> **Records for this exercise**
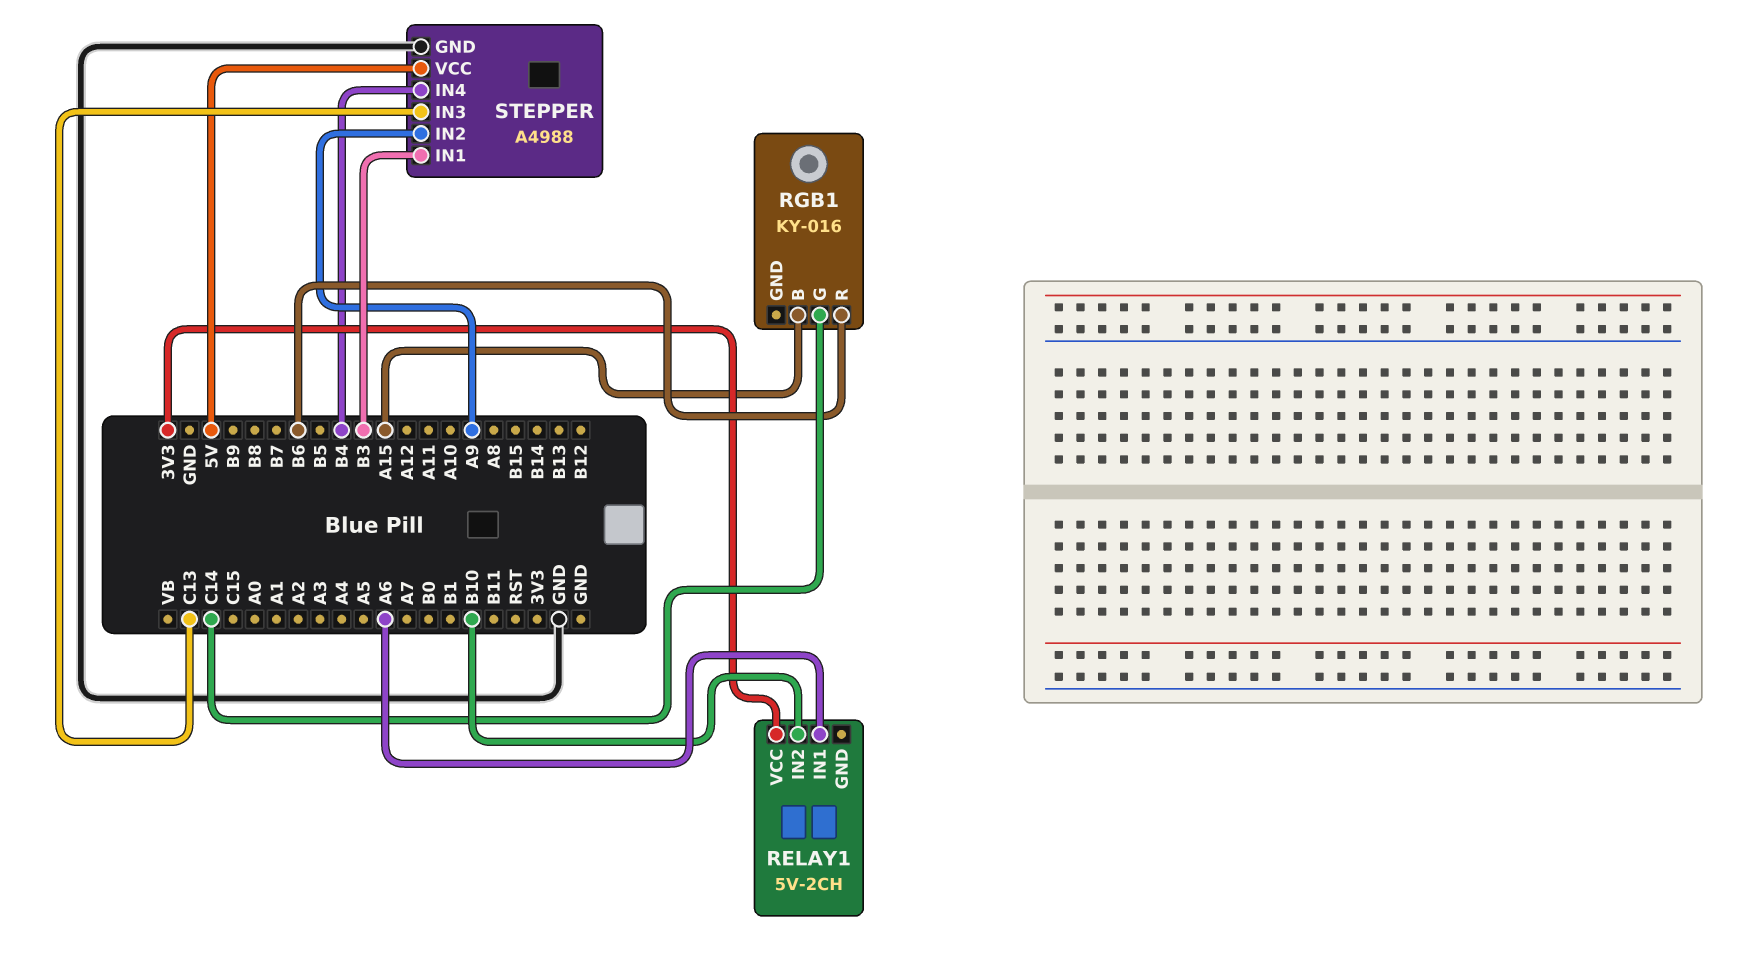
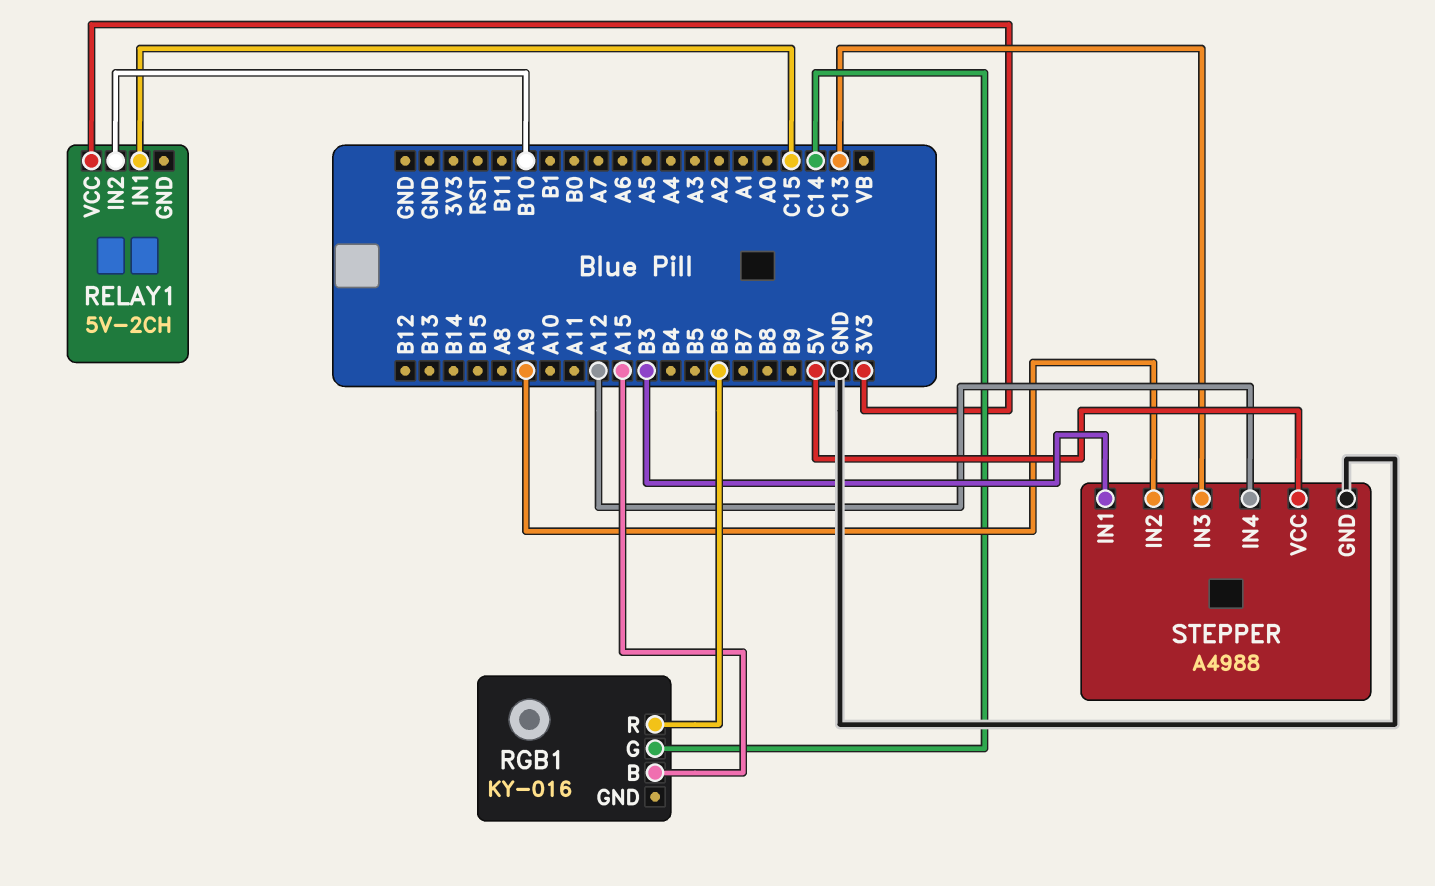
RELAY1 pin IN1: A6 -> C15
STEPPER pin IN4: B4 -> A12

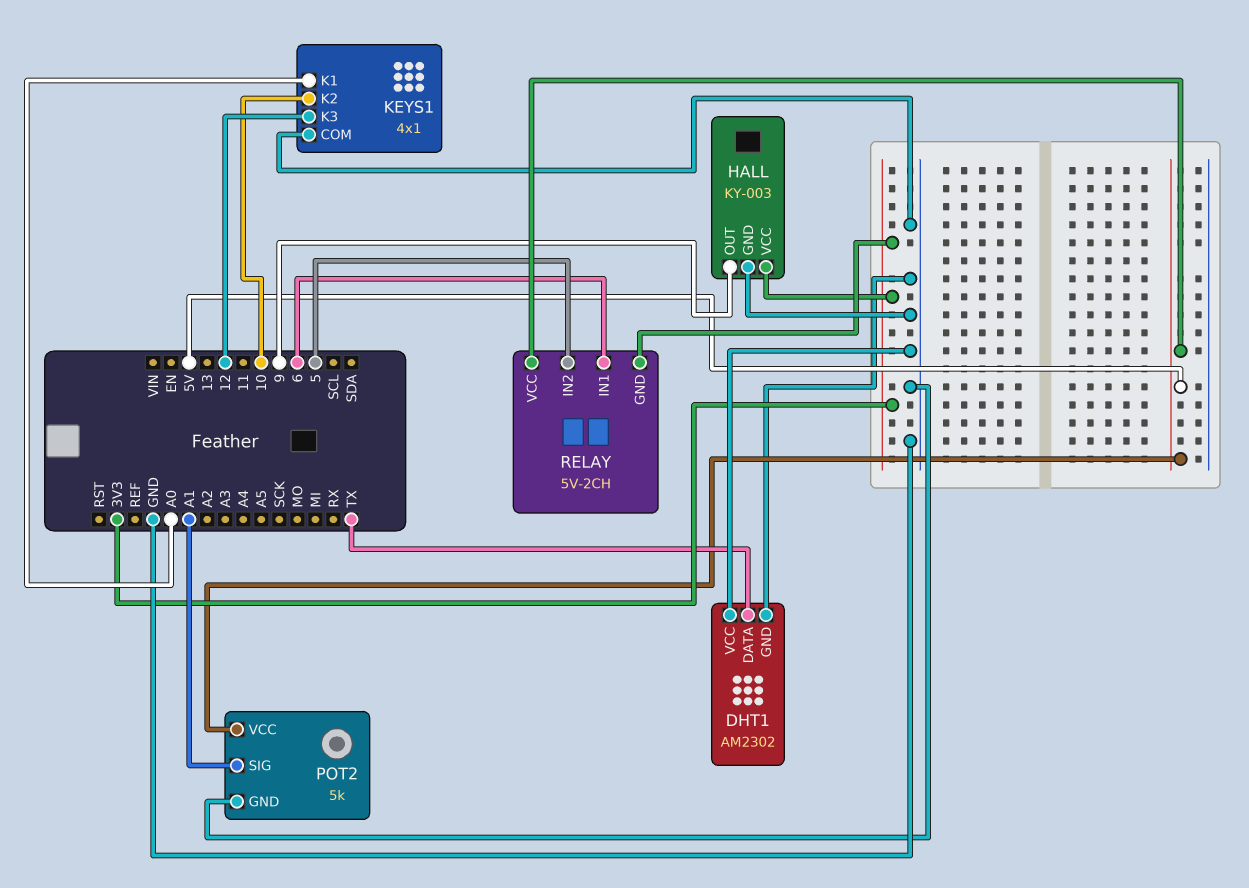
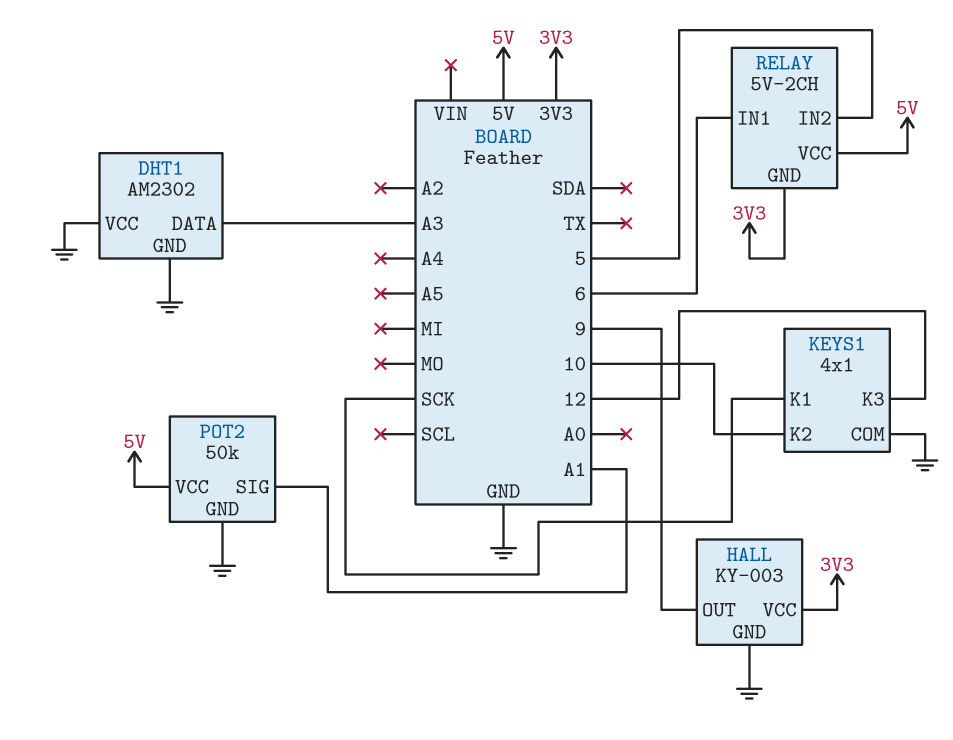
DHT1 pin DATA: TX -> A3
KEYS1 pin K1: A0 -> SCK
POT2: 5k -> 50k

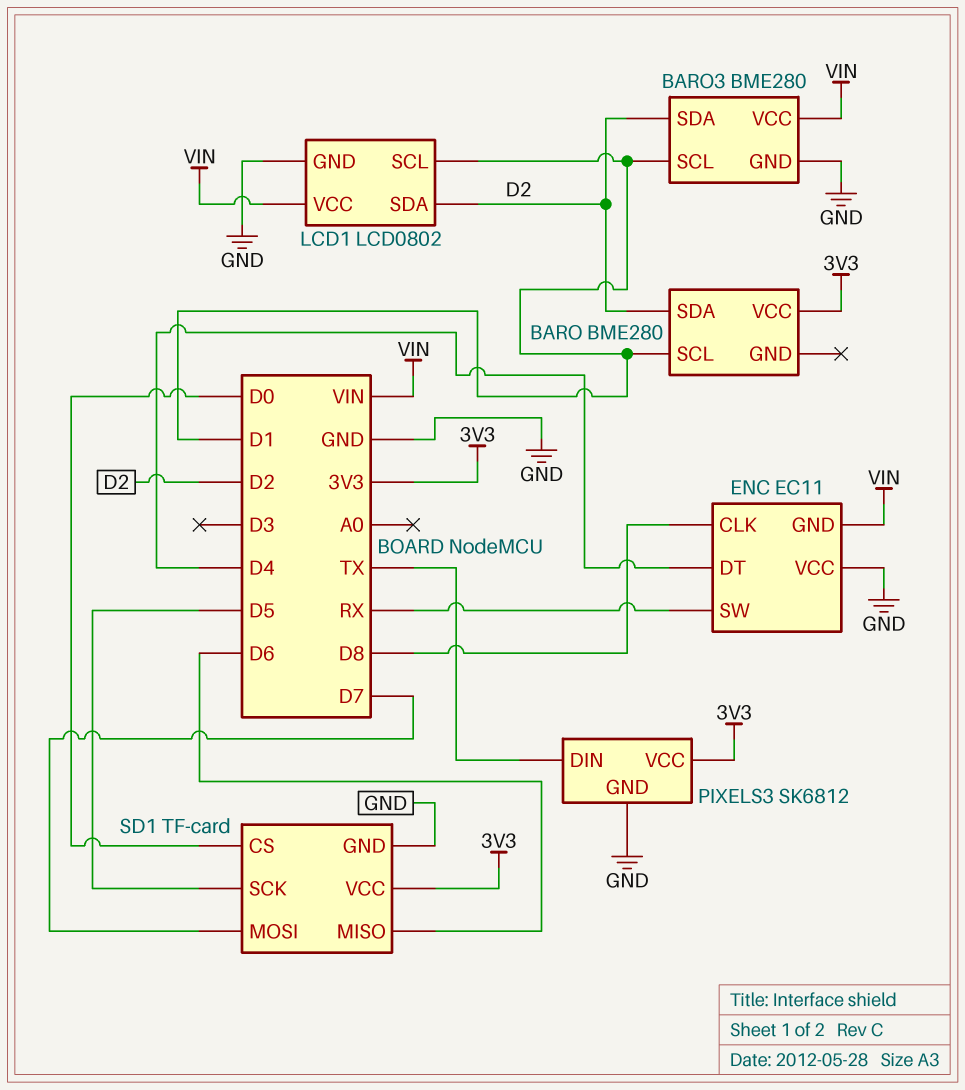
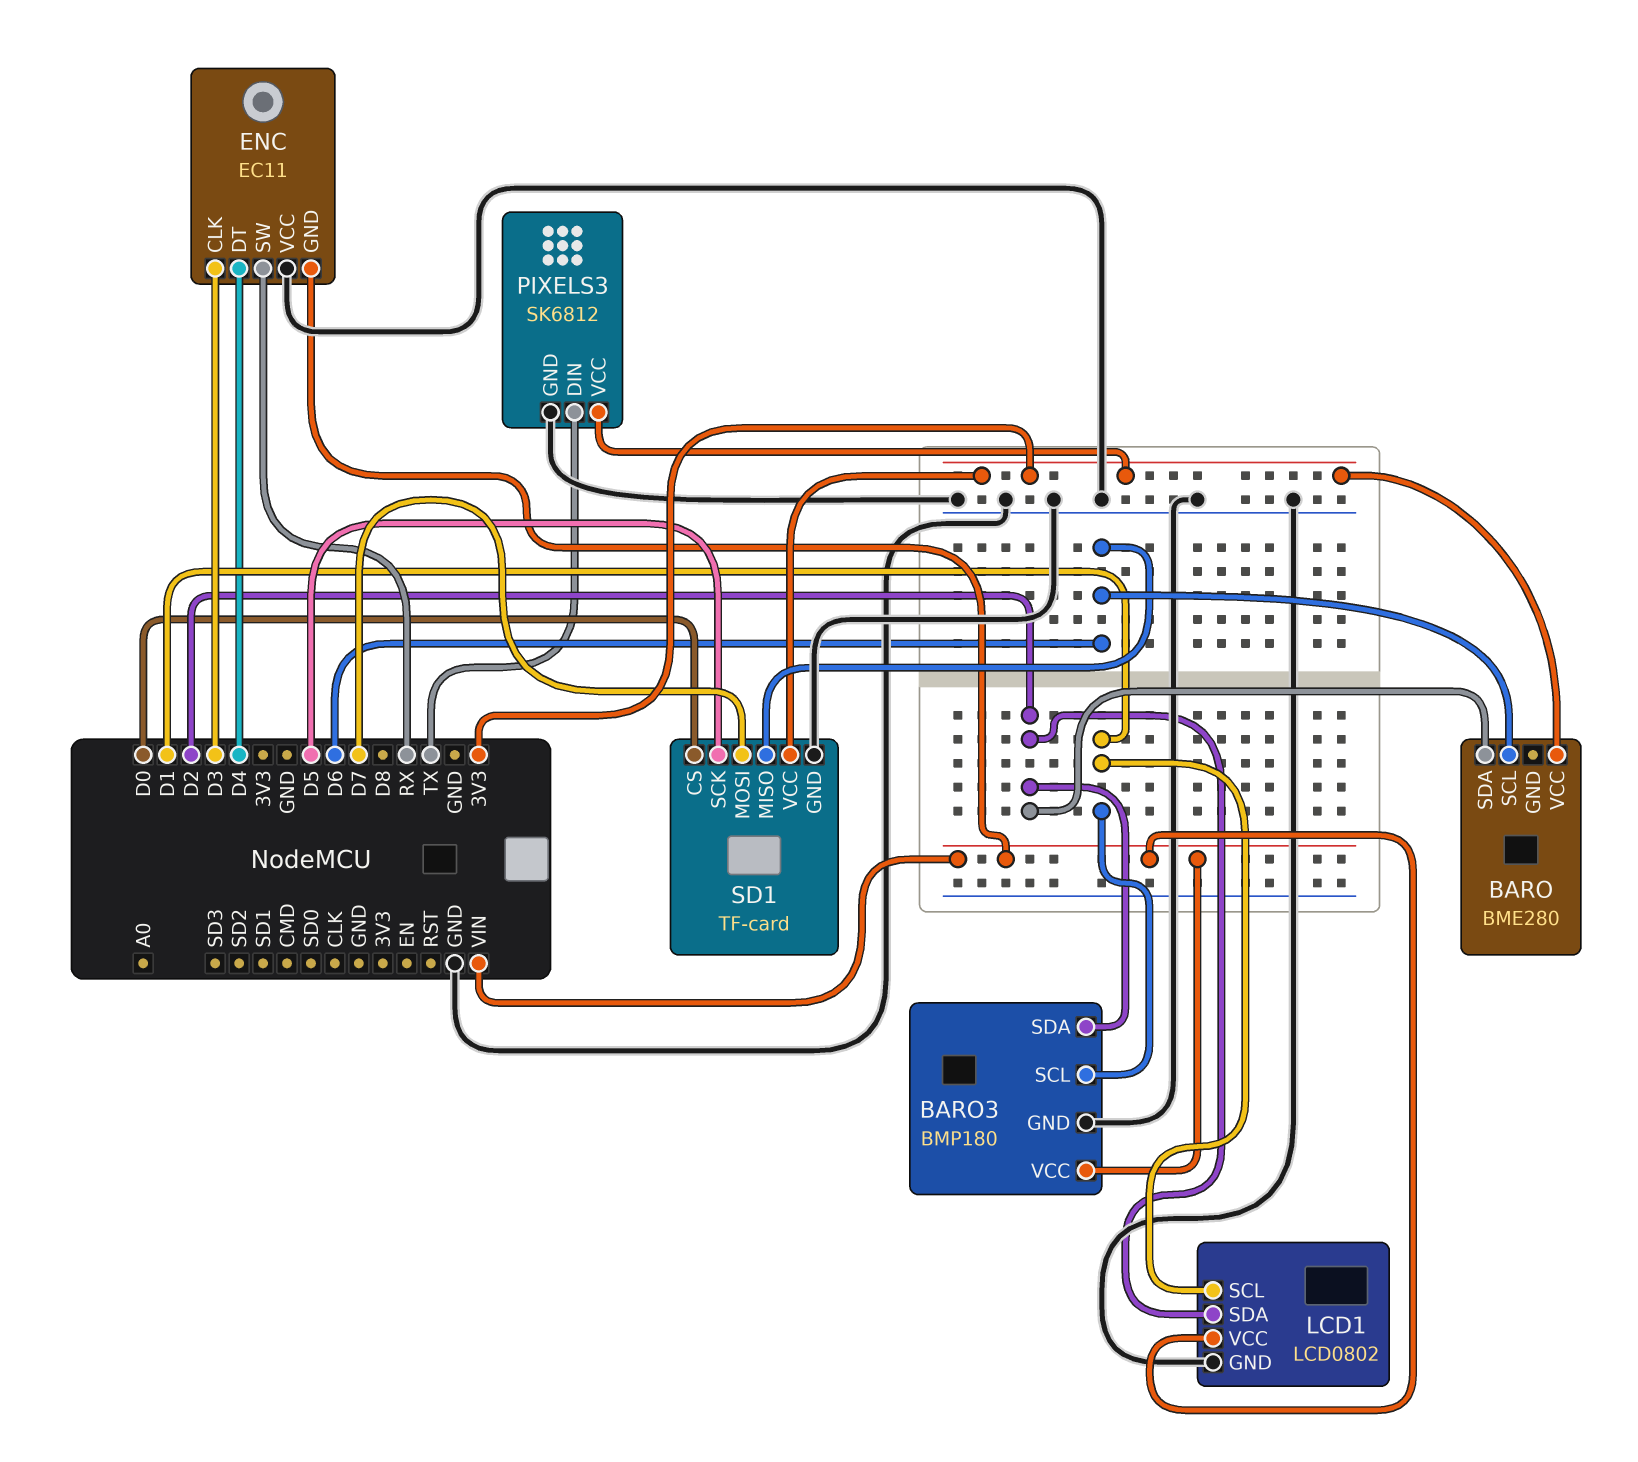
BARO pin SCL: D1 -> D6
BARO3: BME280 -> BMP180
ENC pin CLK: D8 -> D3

> **Exercise directions**
From the line containing "POT2: 5k -> 50k" down to the final line of the material above, reproduce each line exactly and include no images.

> **Response box**
POT2: 5k -> 50k

BARO pin SCL: D1 -> D6
BARO3: BME280 -> BMP180
ENC pin CLK: D8 -> D3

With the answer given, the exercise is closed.